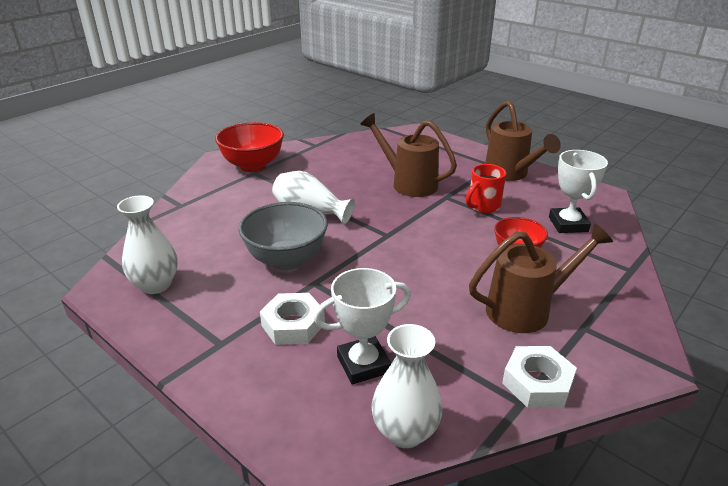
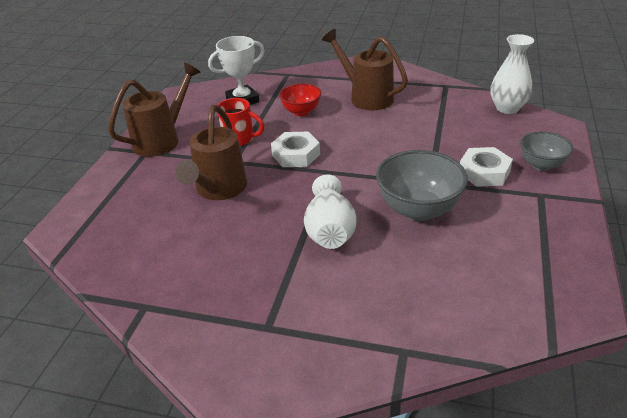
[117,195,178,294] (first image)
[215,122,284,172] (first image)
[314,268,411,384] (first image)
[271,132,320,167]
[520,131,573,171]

**********

* **Work to complete**: Exclude every picture and copy the remaining data exactly.

* **Task answer**:
[117,195,178,294] (first image)
[215,122,284,172] (first image)
[314,268,411,384] (first image)
[271,132,320,167]
[520,131,573,171]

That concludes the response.